Collected data
--------

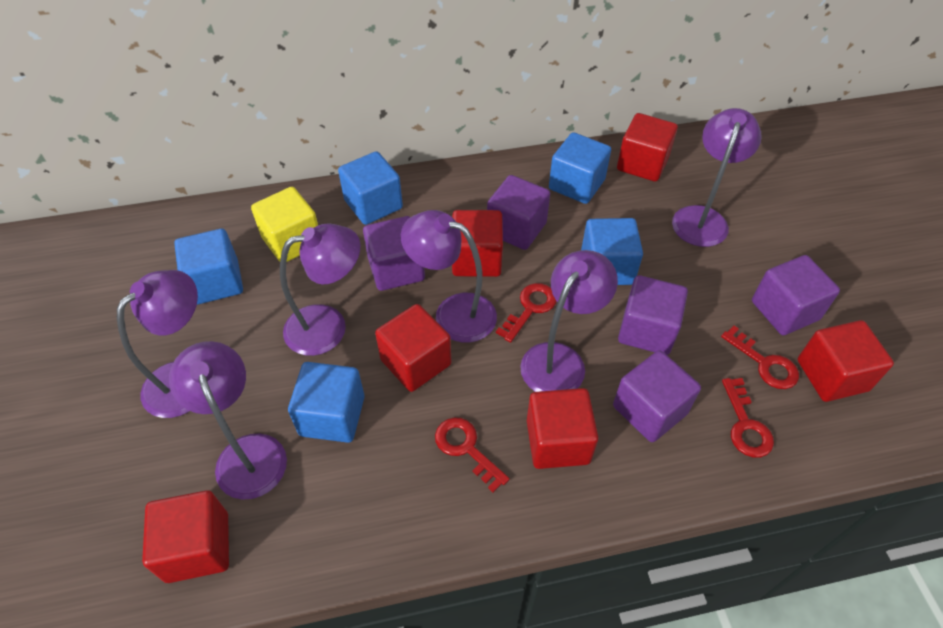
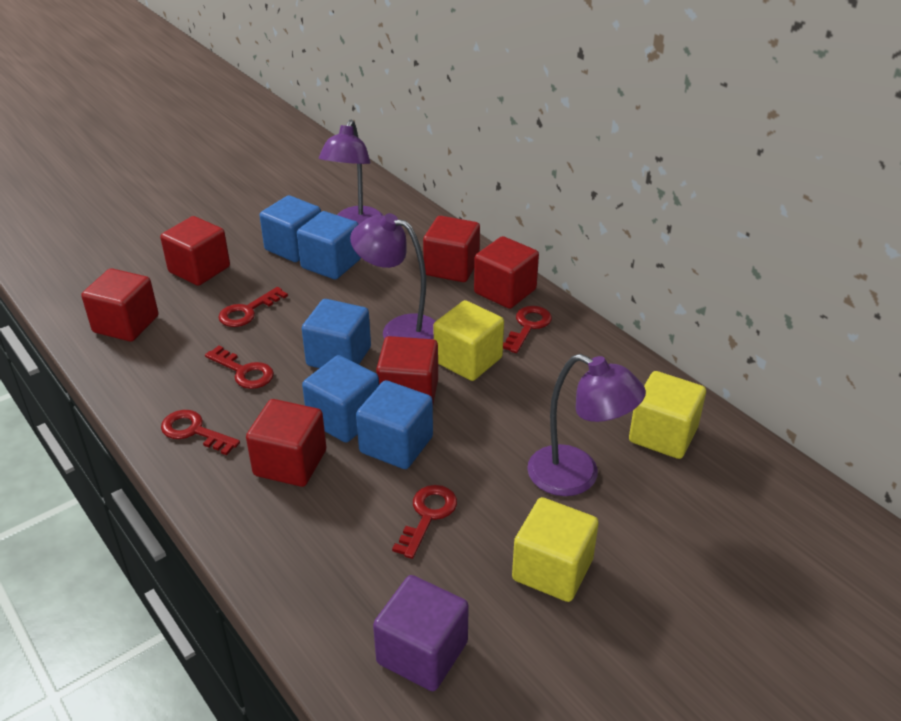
purple cube: 5 -> 1
purple lamp: 6 -> 3
red key: 4 -> 5
yellow cube: 1 -> 3

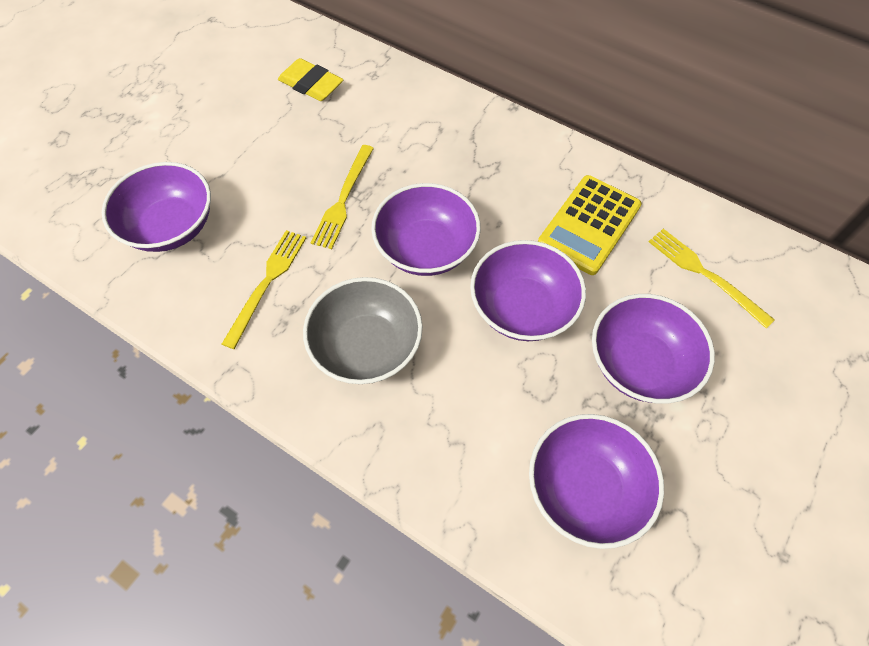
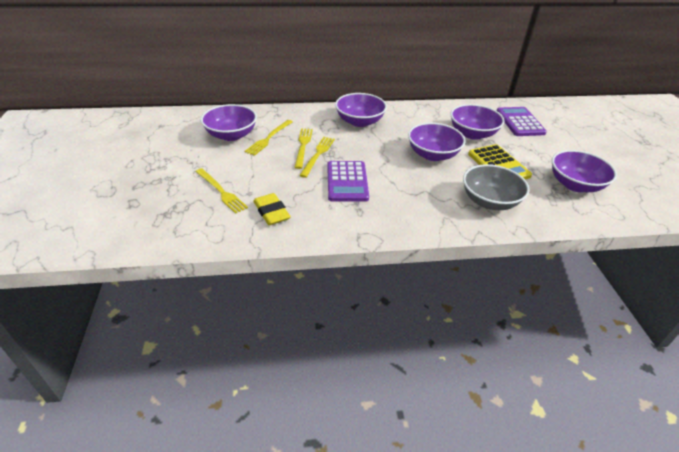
purple calculator: 0 -> 2
yellow fork: 3 -> 4

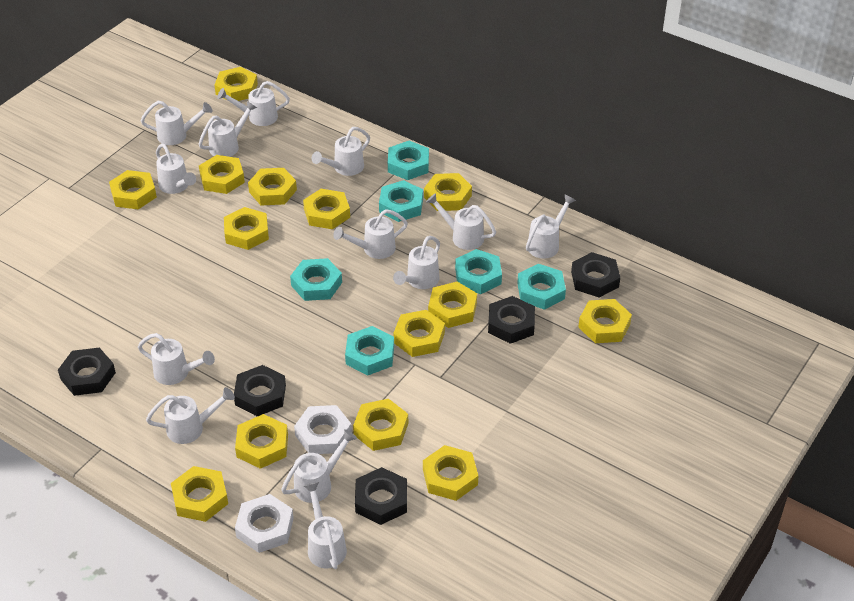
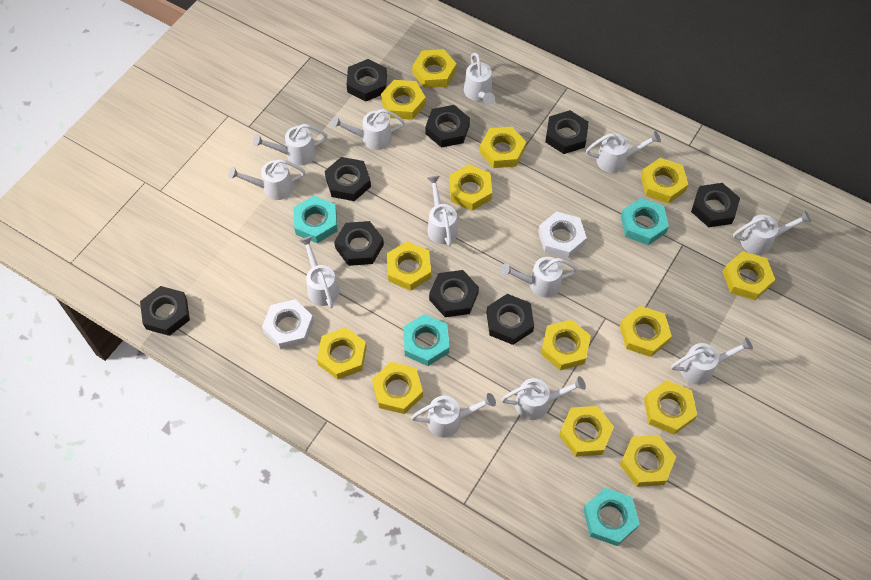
black nut: 5 -> 9
turquoise nut: 6 -> 4
white watering can: 13 -> 12

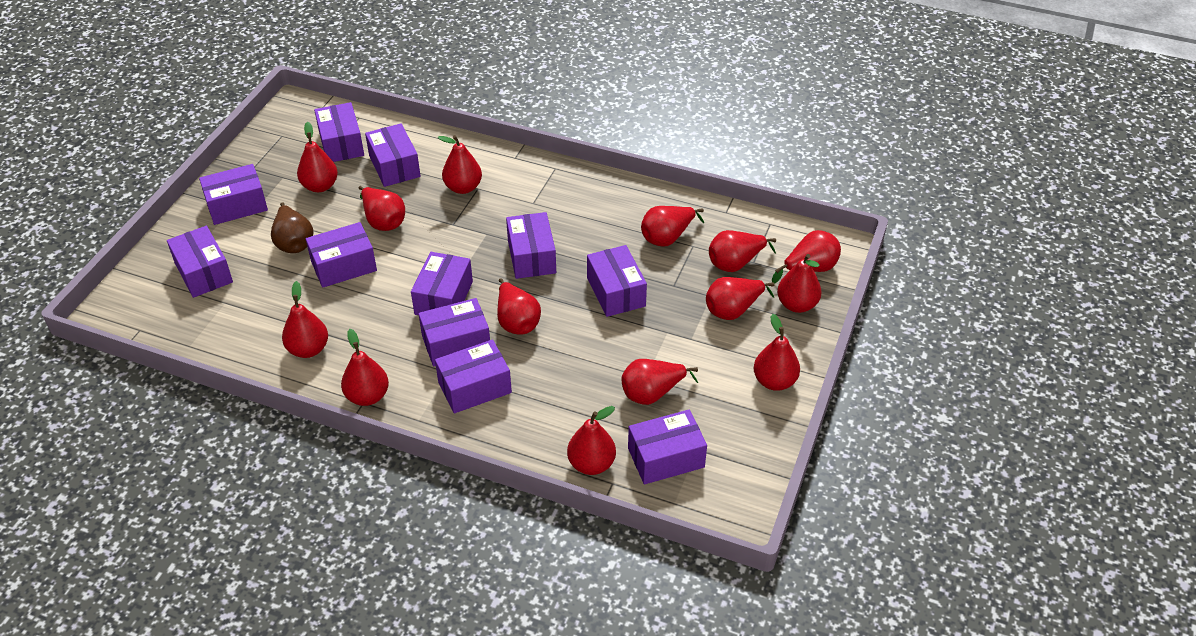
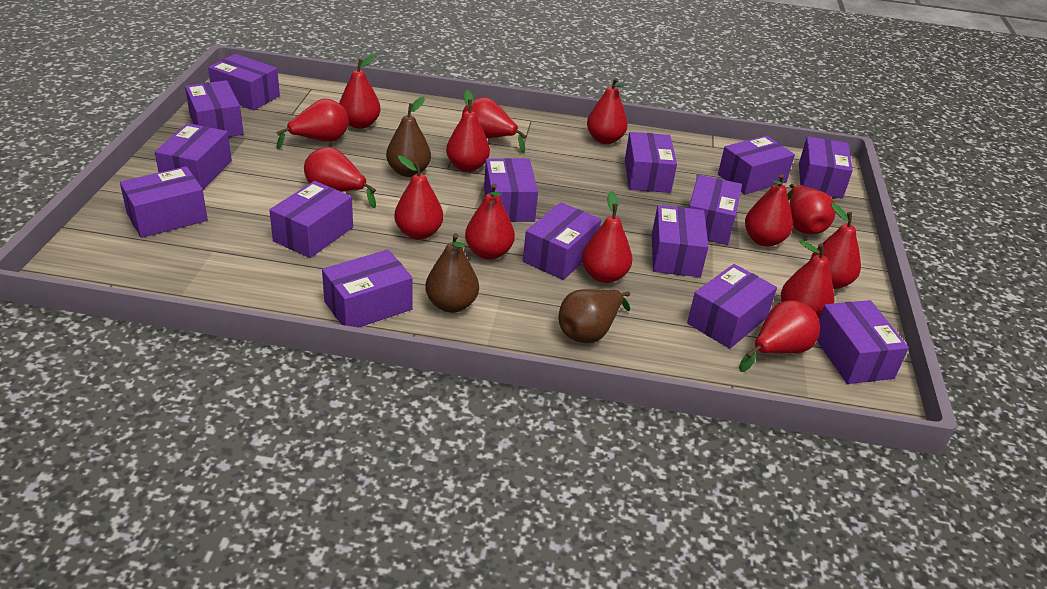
brown pear: 1 -> 3
purple box: 11 -> 15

--------

Skip the pictures and reproduce all remaining entries exactly.

purple cube: 5 -> 1
purple lamp: 6 -> 3
red key: 4 -> 5
yellow cube: 1 -> 3

purple calculator: 0 -> 2
yellow fork: 3 -> 4

black nut: 5 -> 9
turquoise nut: 6 -> 4
white watering can: 13 -> 12

brown pear: 1 -> 3
purple box: 11 -> 15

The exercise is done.